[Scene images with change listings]

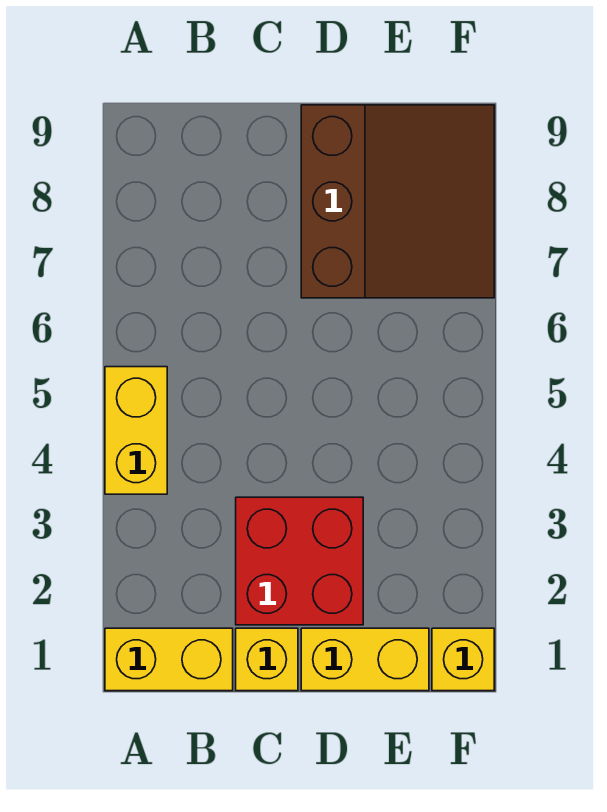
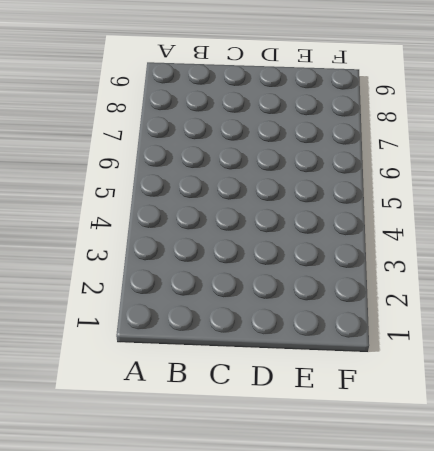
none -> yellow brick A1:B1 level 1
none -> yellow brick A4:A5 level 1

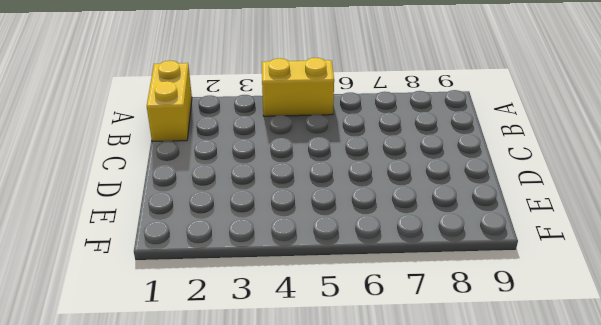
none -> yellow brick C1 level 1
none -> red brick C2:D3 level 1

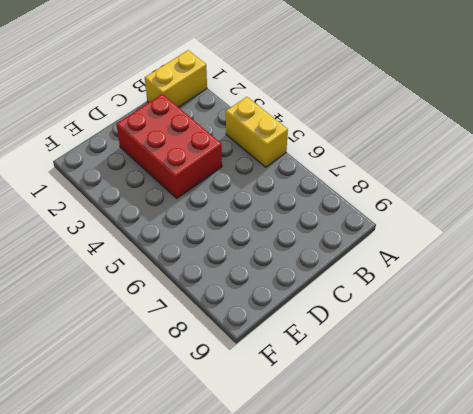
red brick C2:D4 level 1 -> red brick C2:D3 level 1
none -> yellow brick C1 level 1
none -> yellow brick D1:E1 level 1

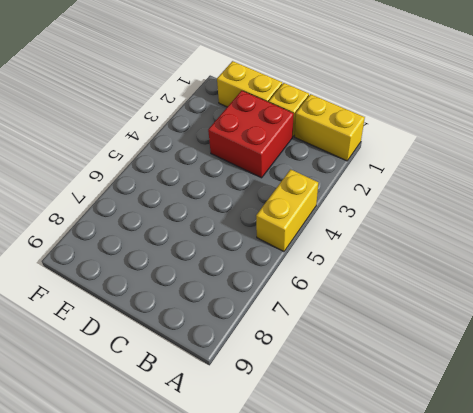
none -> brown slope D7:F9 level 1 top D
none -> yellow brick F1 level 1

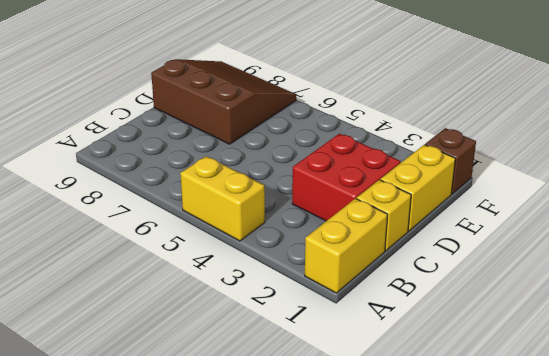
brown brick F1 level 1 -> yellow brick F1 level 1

* * *

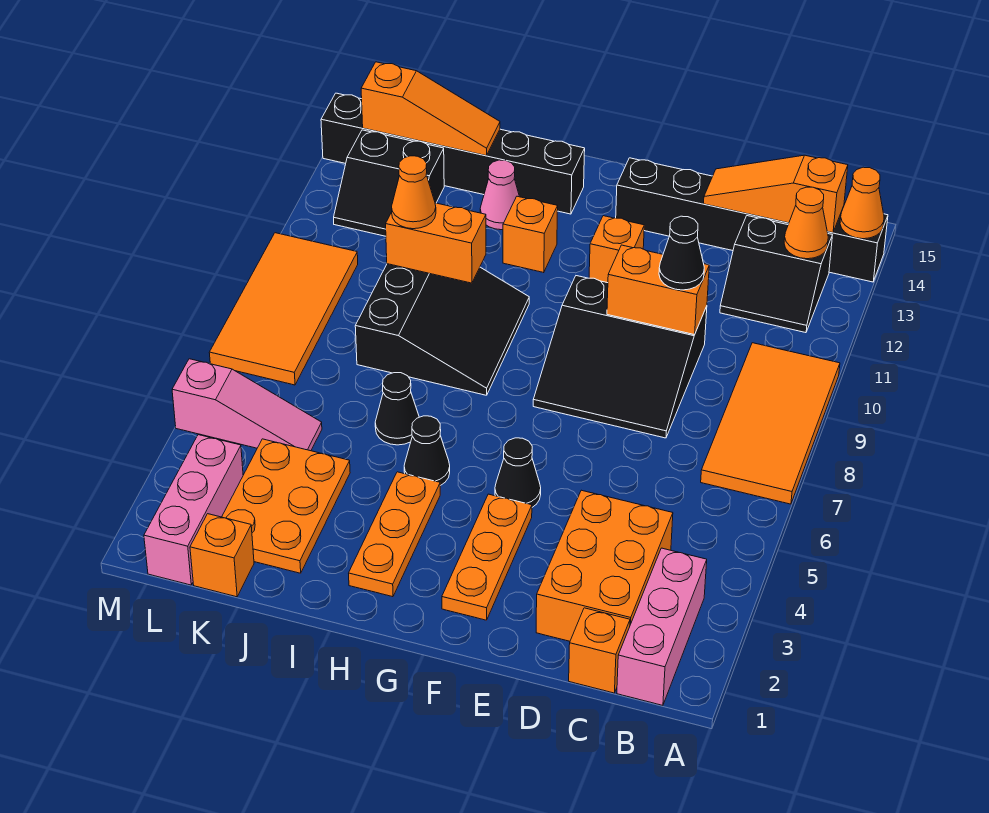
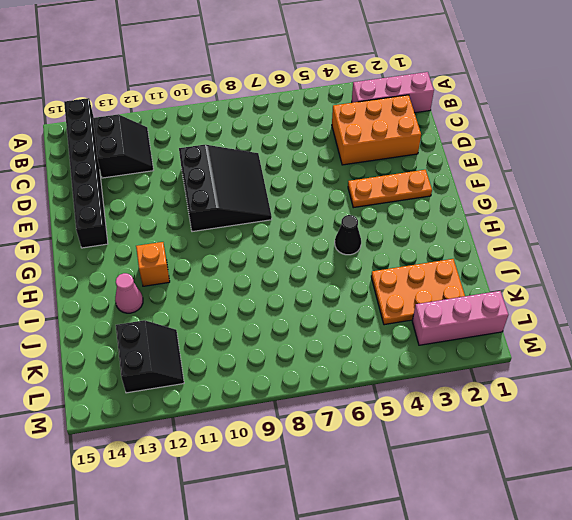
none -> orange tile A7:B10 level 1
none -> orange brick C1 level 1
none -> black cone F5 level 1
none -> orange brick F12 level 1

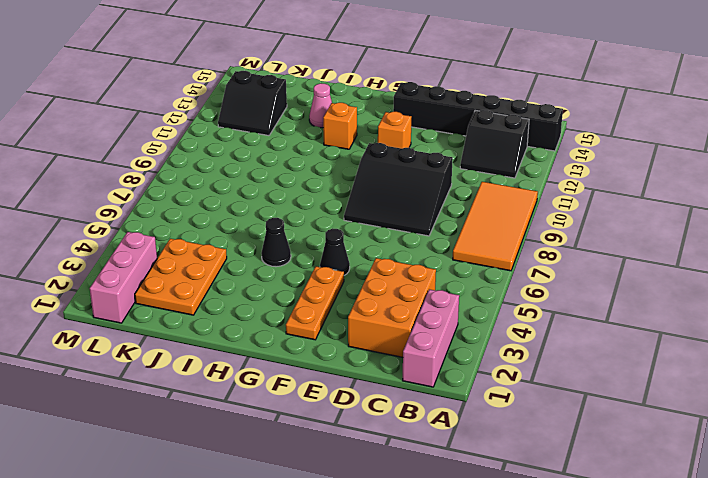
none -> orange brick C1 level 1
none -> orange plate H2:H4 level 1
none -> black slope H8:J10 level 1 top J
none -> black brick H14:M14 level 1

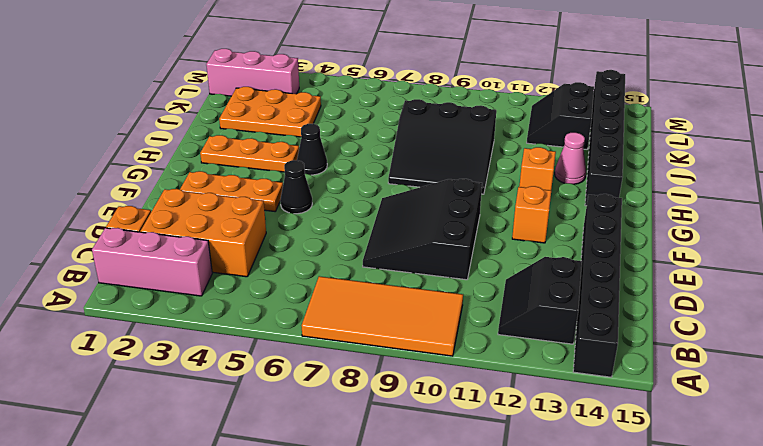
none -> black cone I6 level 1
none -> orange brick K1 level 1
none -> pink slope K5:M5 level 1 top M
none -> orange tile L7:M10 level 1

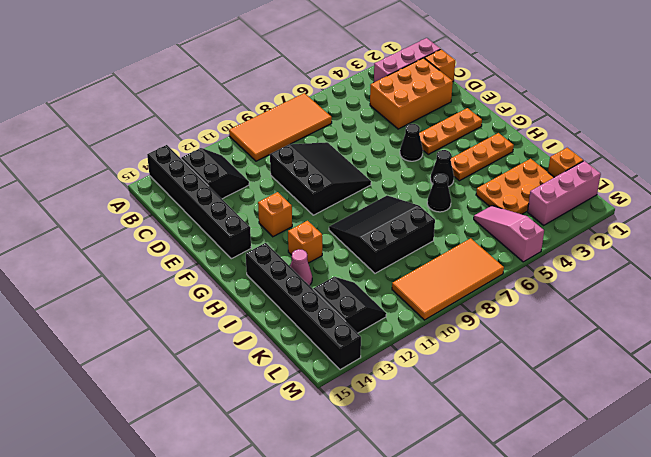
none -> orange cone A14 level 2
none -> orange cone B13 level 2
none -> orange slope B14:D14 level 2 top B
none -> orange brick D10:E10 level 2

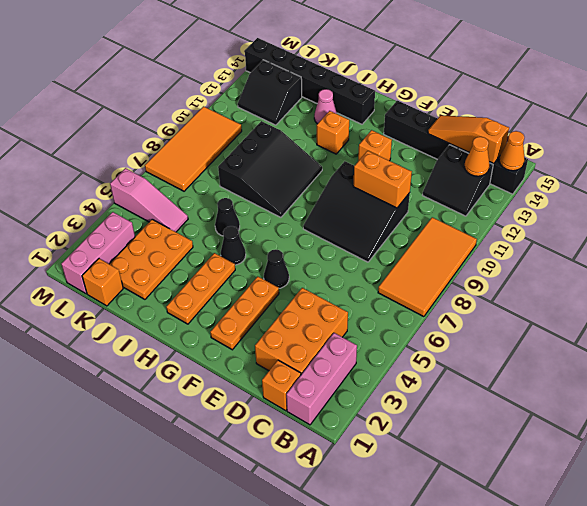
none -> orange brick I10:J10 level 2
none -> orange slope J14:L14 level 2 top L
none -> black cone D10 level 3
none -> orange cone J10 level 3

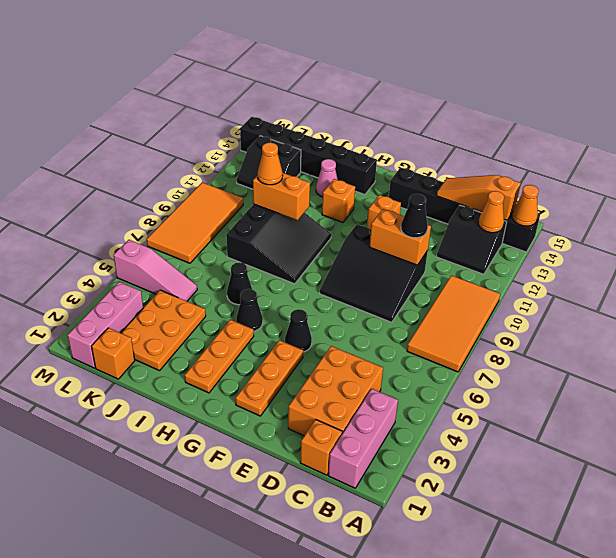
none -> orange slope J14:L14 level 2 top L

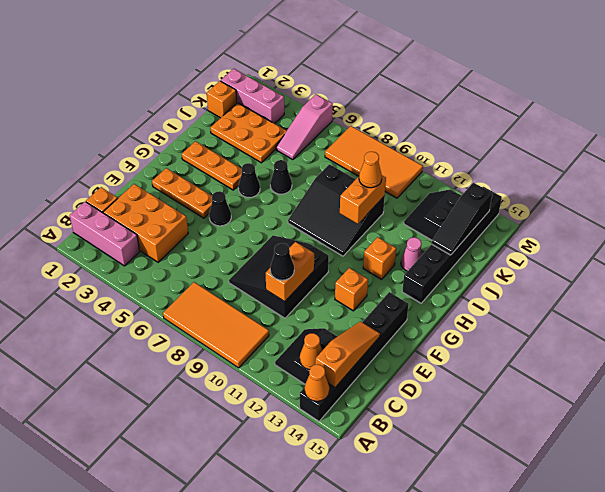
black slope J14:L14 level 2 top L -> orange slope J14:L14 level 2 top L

* [TASK TO CARRY OUT]: What you return must match the lines above from the one with "none -> yellow brick A4:A5 level 1" through the one with "brown brick F1" exactly, with both ends included and the pictures excluded.

* [RESPONSE TO THIS TASK]:
none -> yellow brick A4:A5 level 1

none -> yellow brick C1 level 1
none -> red brick C2:D3 level 1

red brick C2:D4 level 1 -> red brick C2:D3 level 1
none -> yellow brick C1 level 1
none -> yellow brick D1:E1 level 1

none -> brown slope D7:F9 level 1 top D
none -> yellow brick F1 level 1

brown brick F1 level 1 -> yellow brick F1 level 1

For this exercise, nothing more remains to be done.